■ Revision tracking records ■
--

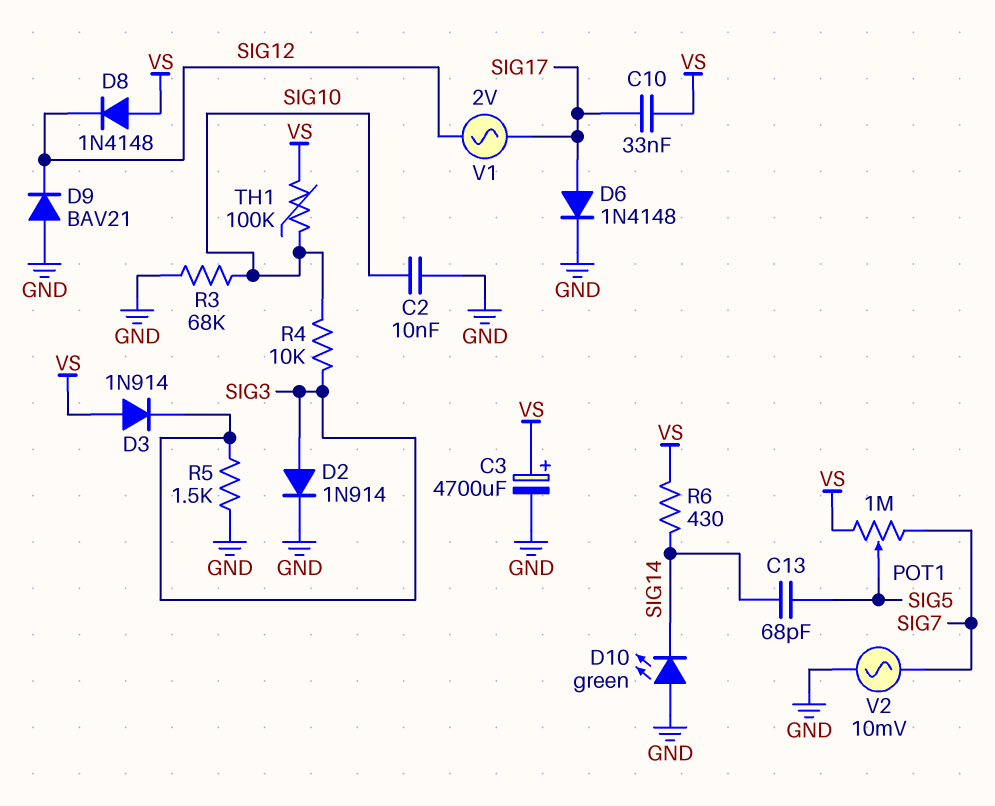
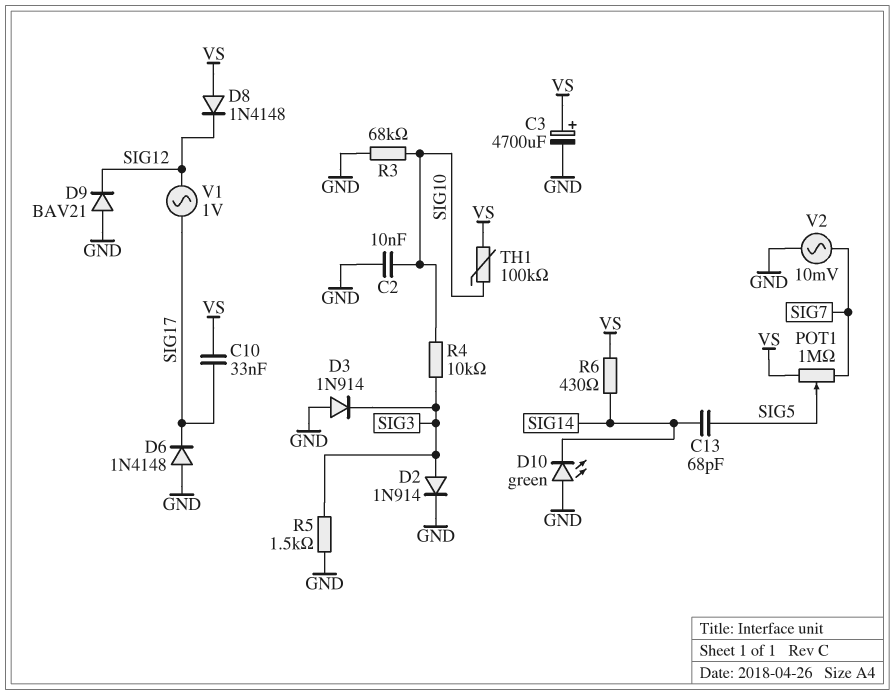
D3: diode 1N914 (A VS, K SIG3) -> diode 1N914 (A GND, K SIG3)
D6: diode 1N4148 (A SIG17, K GND) -> diode 1N4148 (A GND, K SIG17)
V1: AC 2V (SIG12, SIG17) -> AC 1V (SIG12, SIG17)

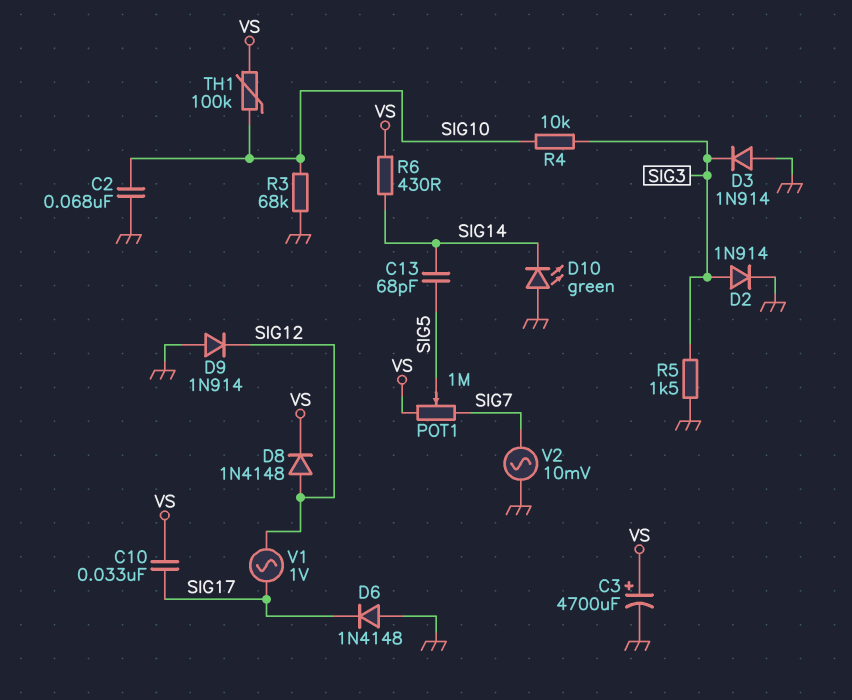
C2: 10nF (GND, SIG10) -> 68nF (GND, SIG10)
D8: diode 1N4148 (A VS, K SIG12) -> diode 1N4148 (A SIG12, K VS)
D9: diode BAV21 (A GND, K SIG12) -> diode 1N914 (A GND, K SIG12)

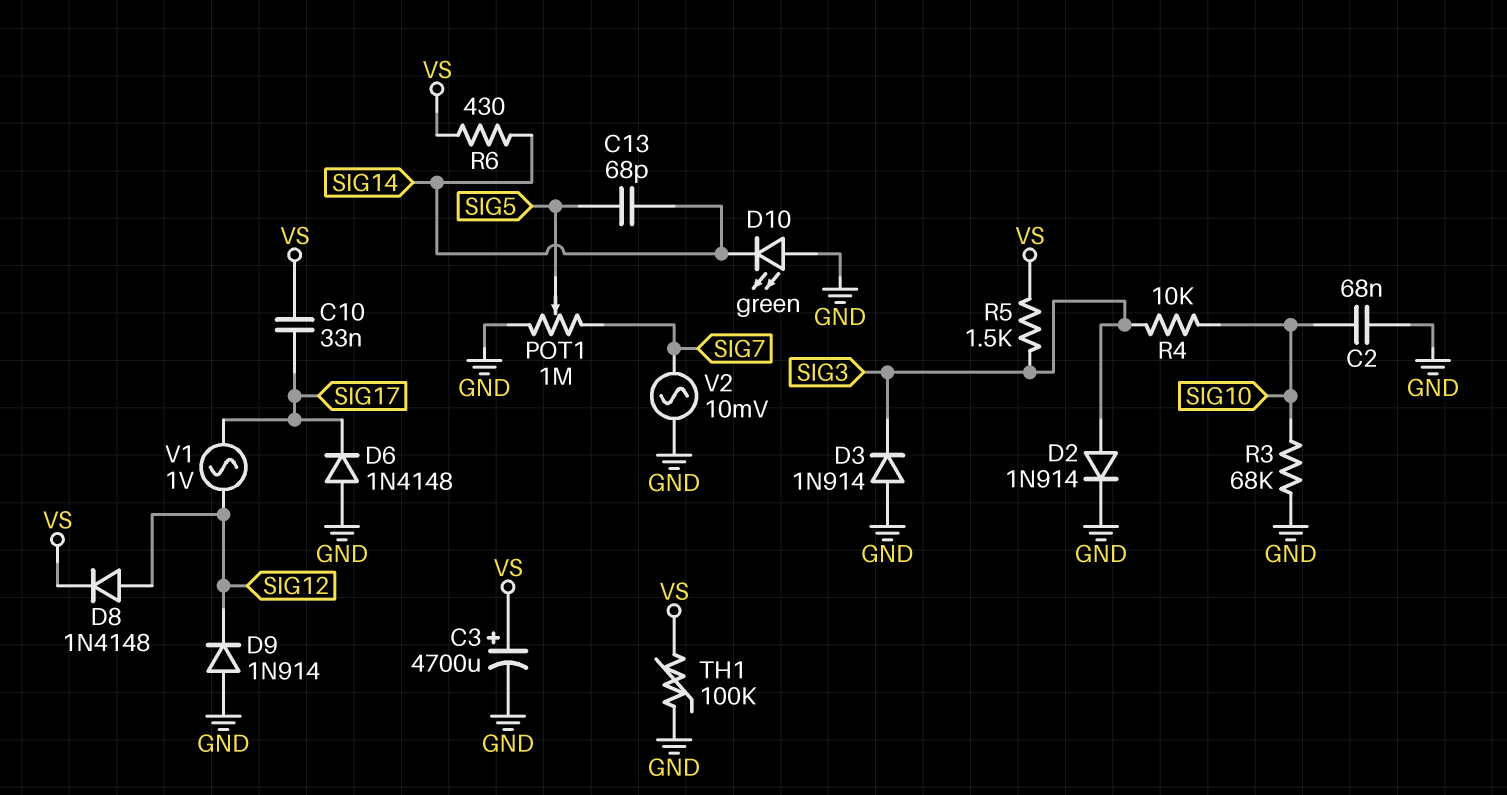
POT1: 1M (SIG7, VS, wiper SIG5) -> 1M (GND, SIG7, wiper SIG5)
R5: 1.5k (GND, SIG3) -> 1.5k (SIG3, VS)
TH1: 100k (SIG10, VS) -> 100k (GND, VS)

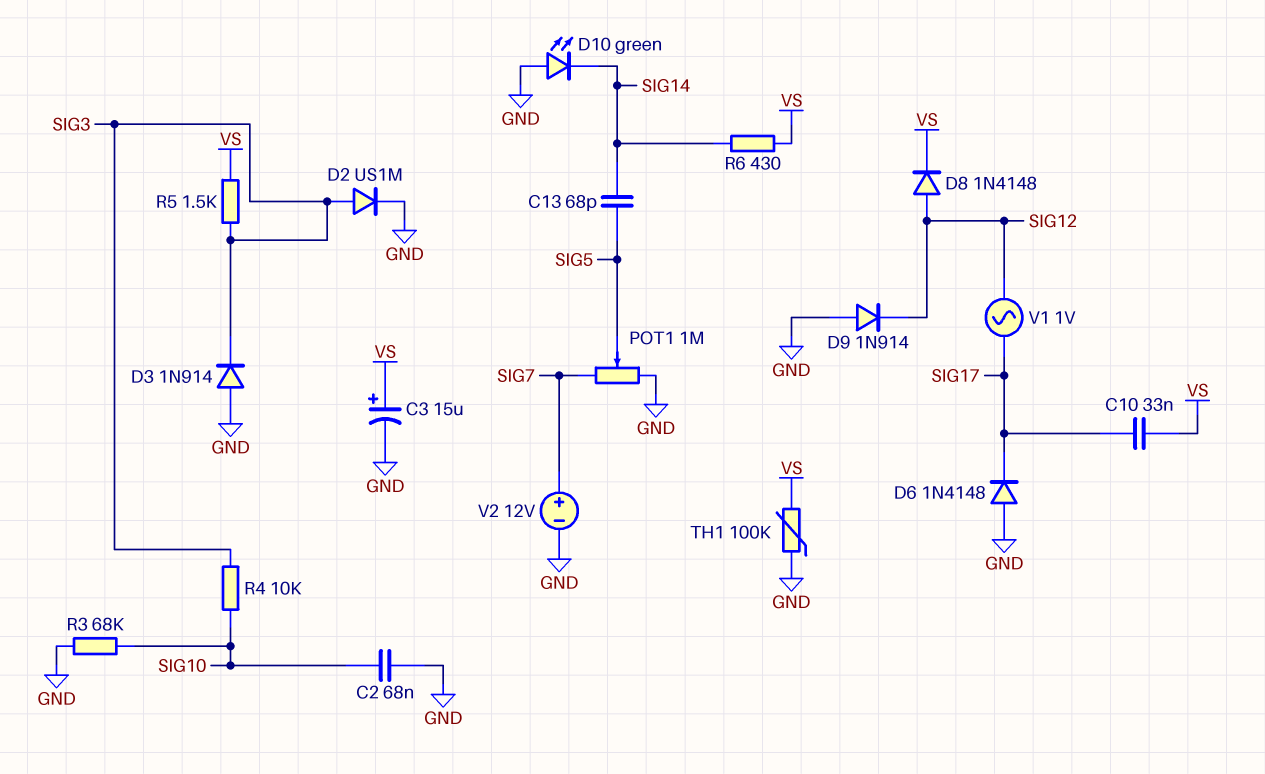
C3: 4700uF (plus VS, minus GND) -> 15uF (plus VS, minus GND)
D2: diode 1N914 (A SIG3, K GND) -> diode US1M (A SIG3, K GND)
V2: AC 10mV (GND, SIG7) -> 12V (plus SIG7, minus GND)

--

■ EXERCISE PROMPT ■
Please filter the entries for the word "plus" and copy the lines that have it.

■ ANSWER BOX ■
C3: 4700uF (plus VS, minus GND) -> 15uF (plus VS, minus GND)
V2: AC 10mV (GND, SIG7) -> 12V (plus SIG7, minus GND)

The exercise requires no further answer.